Entries taken from a collection:
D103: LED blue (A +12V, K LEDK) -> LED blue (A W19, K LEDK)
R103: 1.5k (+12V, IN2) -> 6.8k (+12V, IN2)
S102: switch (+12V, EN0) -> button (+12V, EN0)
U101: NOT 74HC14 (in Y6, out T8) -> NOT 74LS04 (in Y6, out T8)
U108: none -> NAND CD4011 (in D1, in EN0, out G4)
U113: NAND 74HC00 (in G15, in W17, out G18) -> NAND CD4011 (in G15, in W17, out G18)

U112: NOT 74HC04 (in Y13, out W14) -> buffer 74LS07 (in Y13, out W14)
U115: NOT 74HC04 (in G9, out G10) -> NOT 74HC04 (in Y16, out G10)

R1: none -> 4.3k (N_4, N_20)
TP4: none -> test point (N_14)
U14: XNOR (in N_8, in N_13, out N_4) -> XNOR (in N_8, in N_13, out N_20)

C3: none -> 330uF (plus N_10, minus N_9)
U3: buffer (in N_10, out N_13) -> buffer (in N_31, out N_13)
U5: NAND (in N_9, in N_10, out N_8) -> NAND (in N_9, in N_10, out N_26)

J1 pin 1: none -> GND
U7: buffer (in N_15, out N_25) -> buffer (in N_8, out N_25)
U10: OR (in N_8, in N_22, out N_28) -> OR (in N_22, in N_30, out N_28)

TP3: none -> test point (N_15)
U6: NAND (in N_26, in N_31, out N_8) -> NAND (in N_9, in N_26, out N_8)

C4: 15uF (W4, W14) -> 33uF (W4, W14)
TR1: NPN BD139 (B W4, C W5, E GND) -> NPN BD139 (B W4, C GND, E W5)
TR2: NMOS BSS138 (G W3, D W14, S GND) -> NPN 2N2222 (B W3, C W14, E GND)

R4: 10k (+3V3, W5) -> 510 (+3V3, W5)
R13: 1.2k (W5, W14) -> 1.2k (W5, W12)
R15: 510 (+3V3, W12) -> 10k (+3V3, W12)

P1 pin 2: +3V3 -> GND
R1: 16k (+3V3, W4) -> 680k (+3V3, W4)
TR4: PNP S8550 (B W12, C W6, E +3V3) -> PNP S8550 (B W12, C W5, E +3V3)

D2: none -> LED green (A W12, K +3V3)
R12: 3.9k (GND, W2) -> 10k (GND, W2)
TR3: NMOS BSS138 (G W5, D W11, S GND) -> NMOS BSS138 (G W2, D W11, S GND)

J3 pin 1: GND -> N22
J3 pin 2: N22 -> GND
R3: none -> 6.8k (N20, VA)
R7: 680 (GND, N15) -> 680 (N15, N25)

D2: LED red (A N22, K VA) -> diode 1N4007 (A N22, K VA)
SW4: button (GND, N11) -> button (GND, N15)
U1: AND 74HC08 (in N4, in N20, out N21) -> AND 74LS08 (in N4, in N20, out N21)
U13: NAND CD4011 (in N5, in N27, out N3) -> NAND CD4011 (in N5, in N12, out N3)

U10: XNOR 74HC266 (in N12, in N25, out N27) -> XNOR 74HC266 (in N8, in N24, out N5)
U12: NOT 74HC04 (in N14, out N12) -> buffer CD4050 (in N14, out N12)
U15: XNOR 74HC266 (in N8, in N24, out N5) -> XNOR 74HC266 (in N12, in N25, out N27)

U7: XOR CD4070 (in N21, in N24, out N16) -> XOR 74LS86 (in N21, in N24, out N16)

■ Activity: Within the records, filter for lines that contain the word "point" and show each one.

■ Answer for this exercise:
TP4: none -> test point (N_14)
TP3: none -> test point (N_15)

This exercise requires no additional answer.